> _Your assignment_
Pick out the lines in the listing below that contain the word "none" and copy them.

> _Given data_
▼

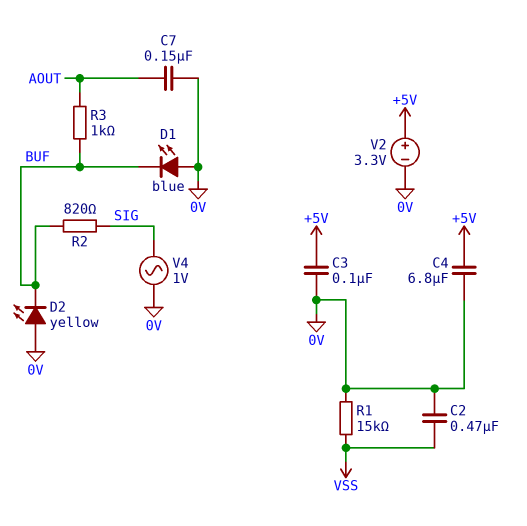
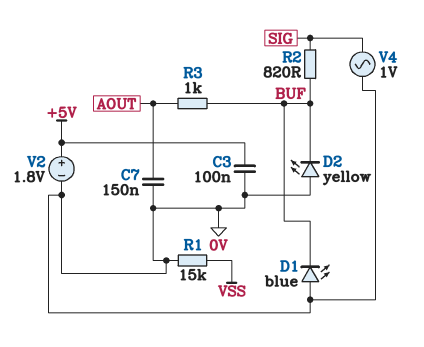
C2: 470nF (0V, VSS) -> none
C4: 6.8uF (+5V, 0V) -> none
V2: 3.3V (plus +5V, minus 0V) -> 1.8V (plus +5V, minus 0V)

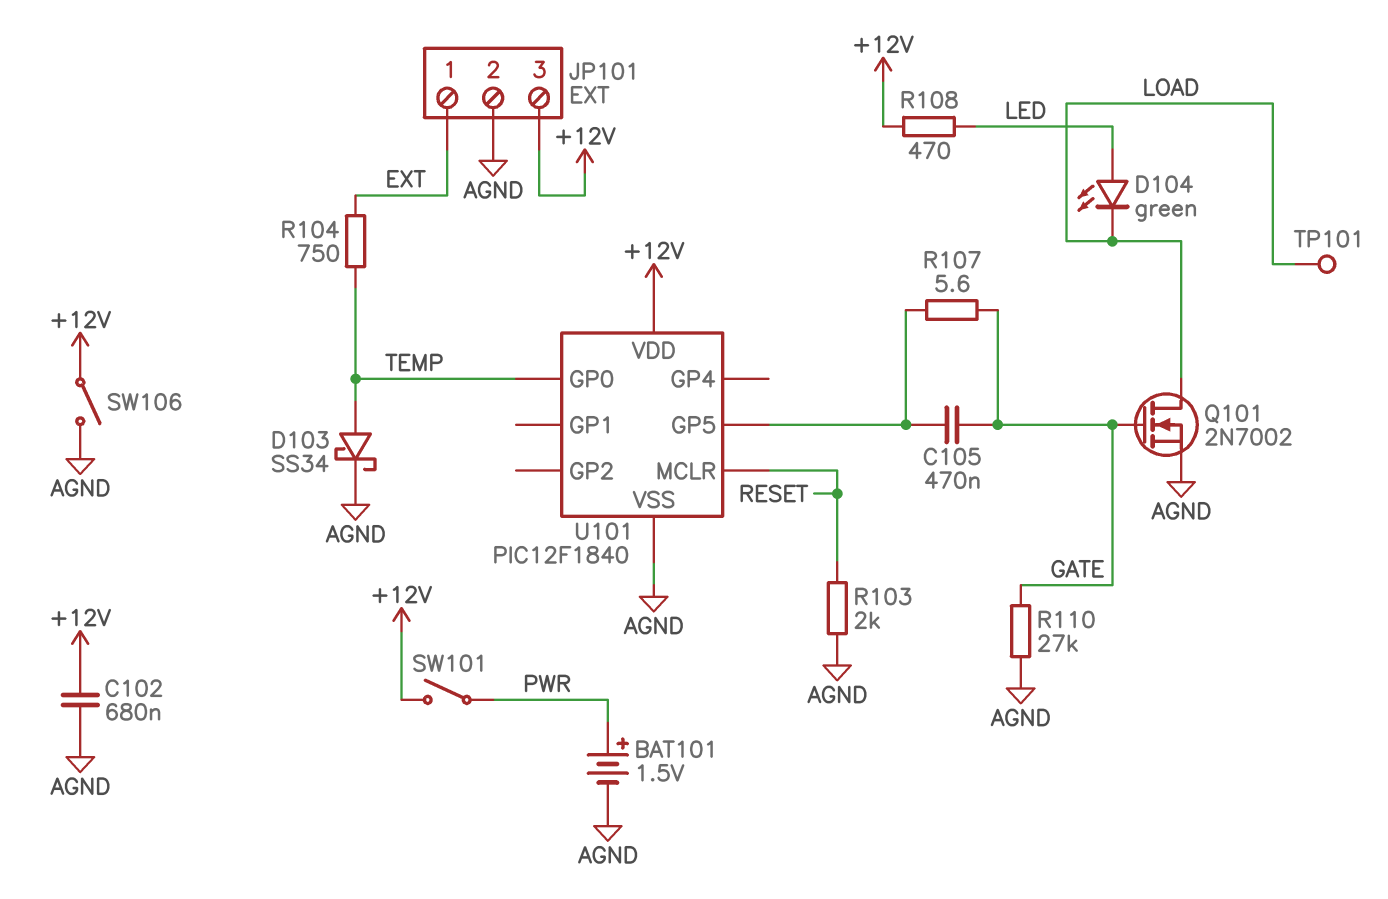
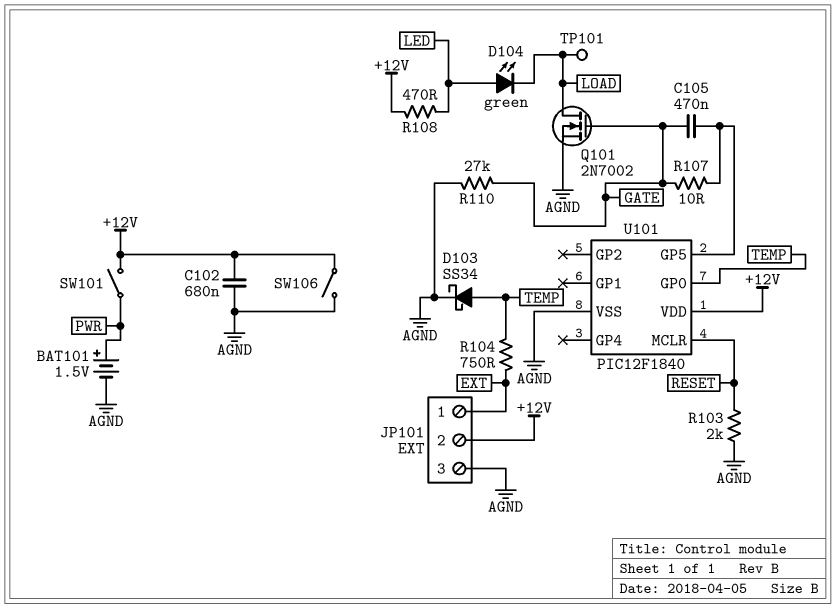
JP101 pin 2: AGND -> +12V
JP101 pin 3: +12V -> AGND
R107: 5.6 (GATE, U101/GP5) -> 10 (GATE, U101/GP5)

▲
▼

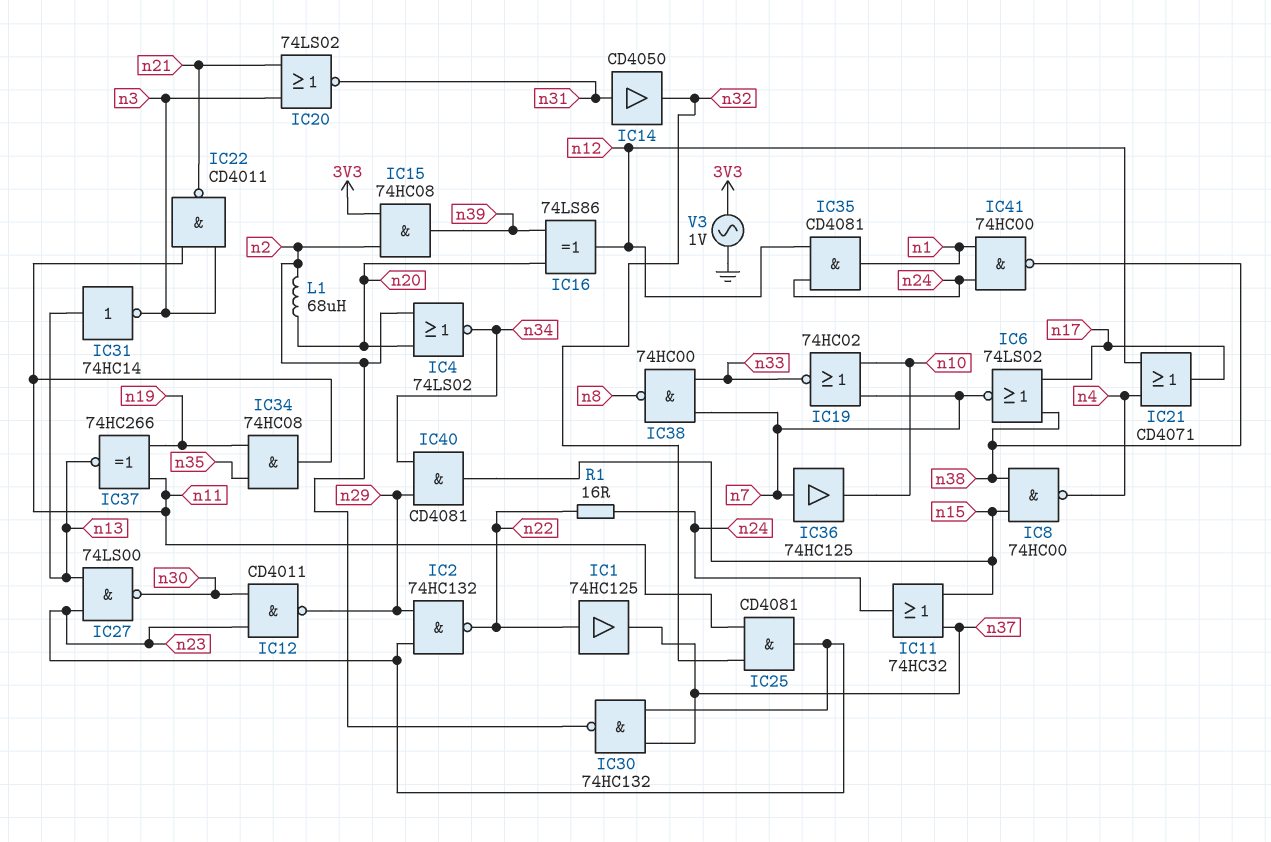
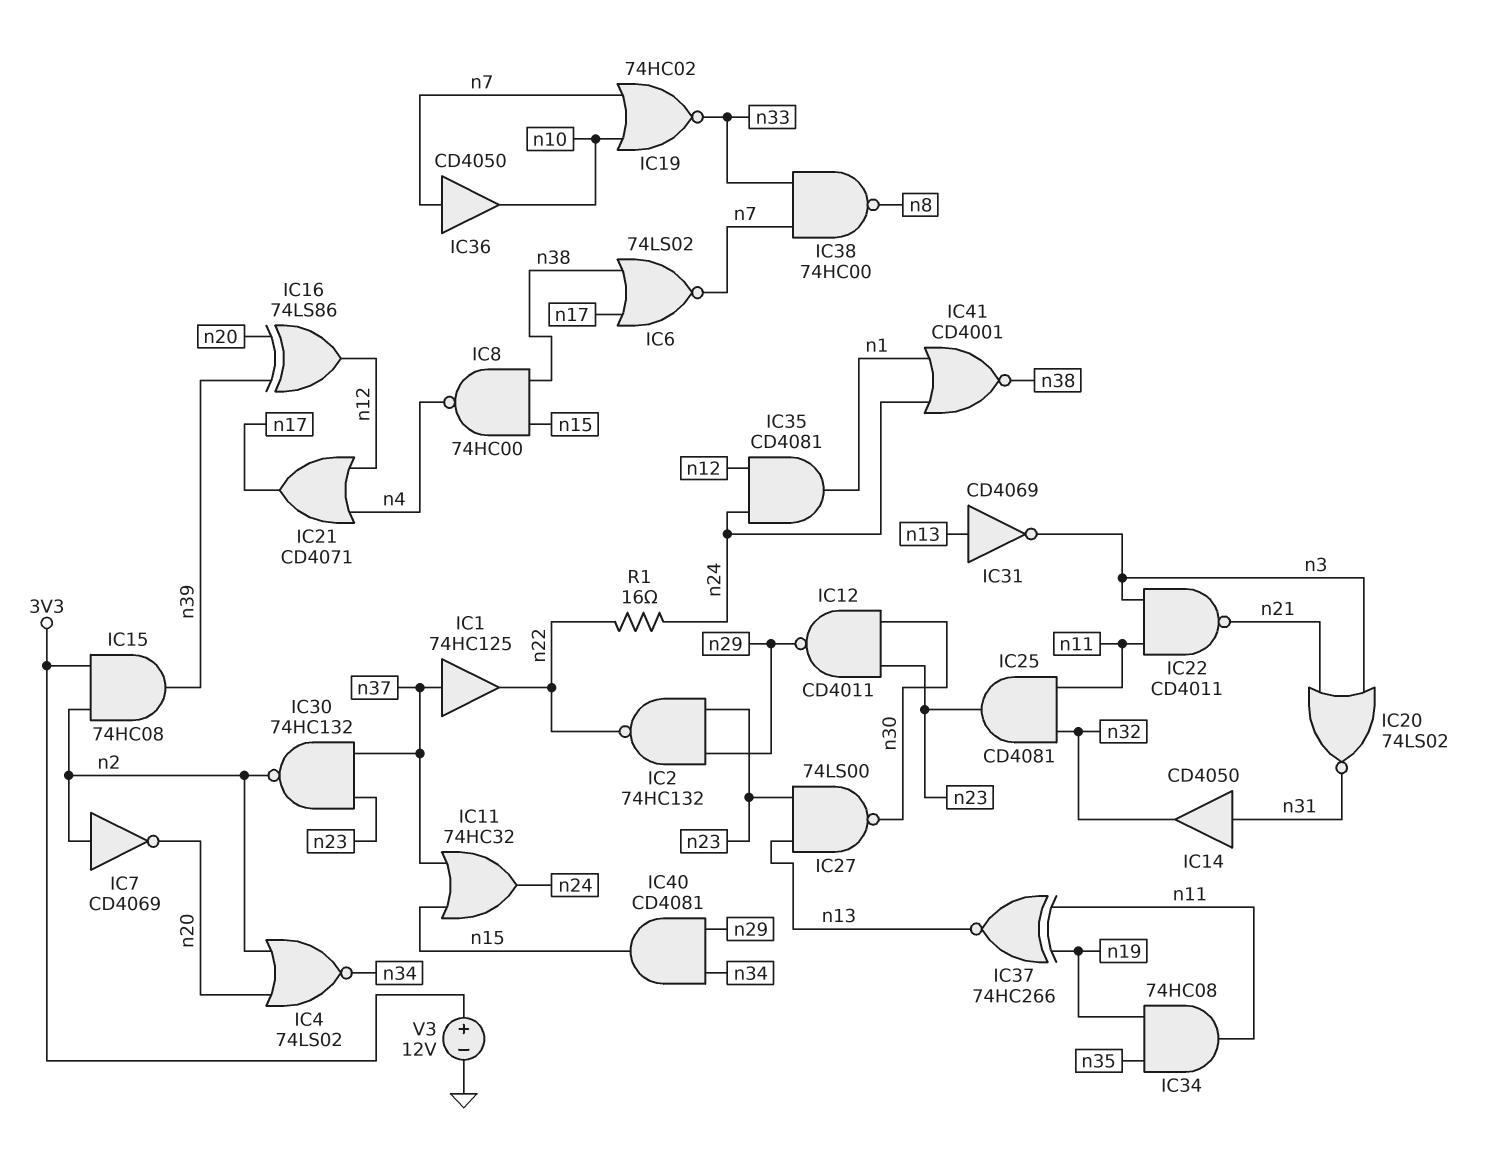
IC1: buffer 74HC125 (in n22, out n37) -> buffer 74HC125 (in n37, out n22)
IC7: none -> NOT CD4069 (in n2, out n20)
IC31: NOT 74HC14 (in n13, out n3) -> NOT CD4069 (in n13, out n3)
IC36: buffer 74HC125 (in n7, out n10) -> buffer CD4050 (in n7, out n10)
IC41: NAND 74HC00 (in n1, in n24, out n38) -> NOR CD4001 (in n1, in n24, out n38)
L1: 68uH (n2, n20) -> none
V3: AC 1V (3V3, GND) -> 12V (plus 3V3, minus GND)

▲
▼

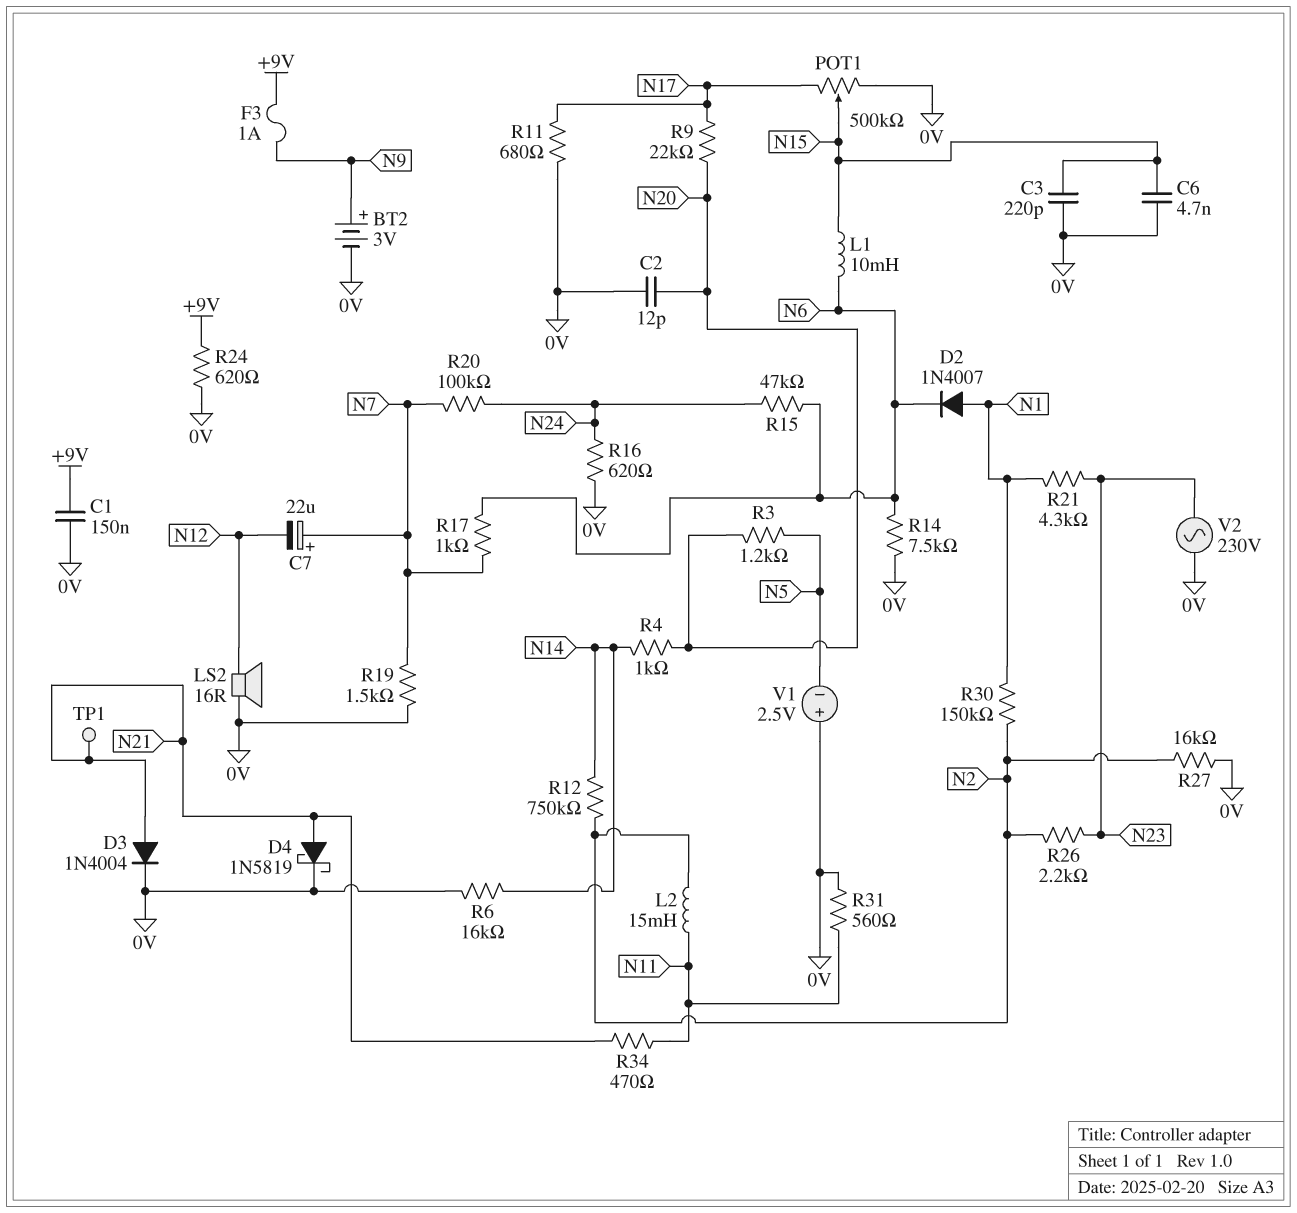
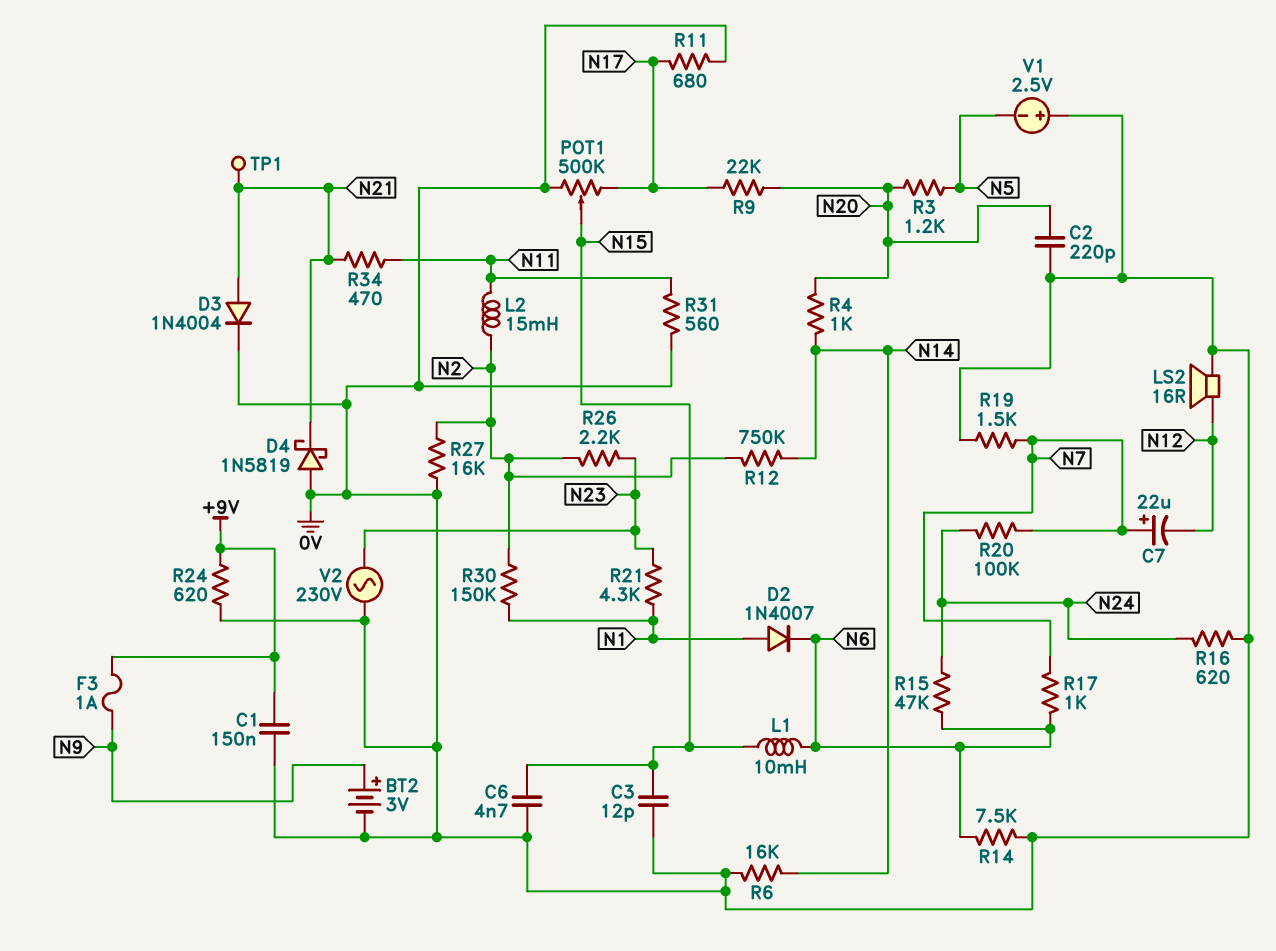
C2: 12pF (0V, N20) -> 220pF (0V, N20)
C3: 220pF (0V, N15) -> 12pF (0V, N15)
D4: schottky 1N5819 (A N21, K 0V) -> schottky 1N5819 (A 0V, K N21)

▲

> _Output below_
C2: 470nF (0V, VSS) -> none
C4: 6.8uF (+5V, 0V) -> none
IC7: none -> NOT CD4069 (in n2, out n20)
L1: 68uH (n2, n20) -> none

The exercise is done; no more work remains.